→ **ACTIVITY**
Reproduce the lines below verbatim. Pictures are to be omitted.

===== COLLECTED MATERIAL

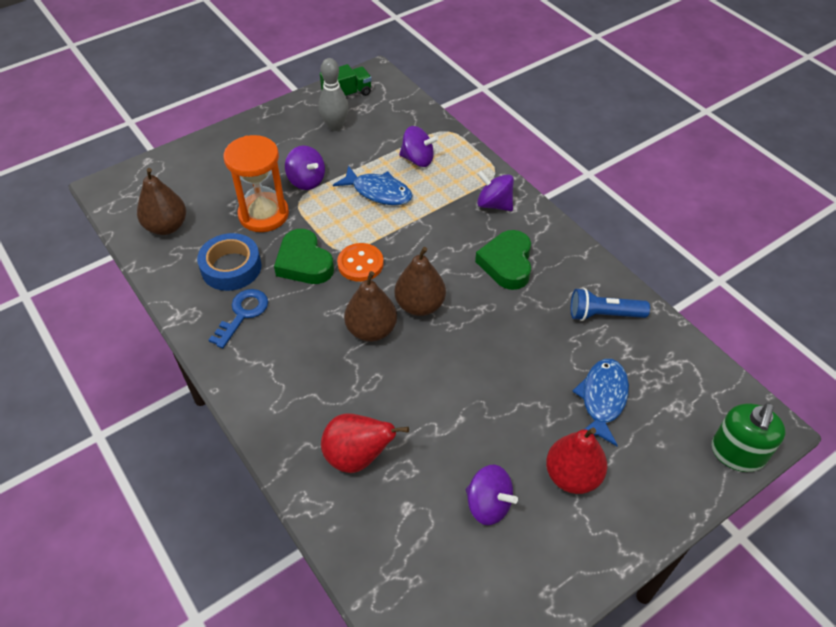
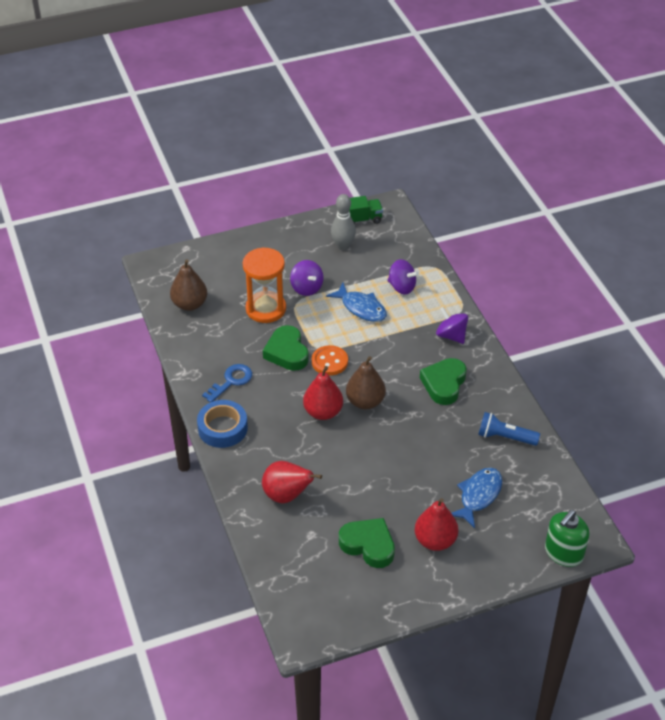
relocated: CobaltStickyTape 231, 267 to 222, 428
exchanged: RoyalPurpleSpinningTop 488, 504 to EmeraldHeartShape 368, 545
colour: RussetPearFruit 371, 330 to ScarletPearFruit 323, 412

==========

→ **TASK ANSWER**
relocated: CobaltStickyTape 231, 267 to 222, 428
exchanged: RoyalPurpleSpinningTop 488, 504 to EmeraldHeartShape 368, 545
colour: RussetPearFruit 371, 330 to ScarletPearFruit 323, 412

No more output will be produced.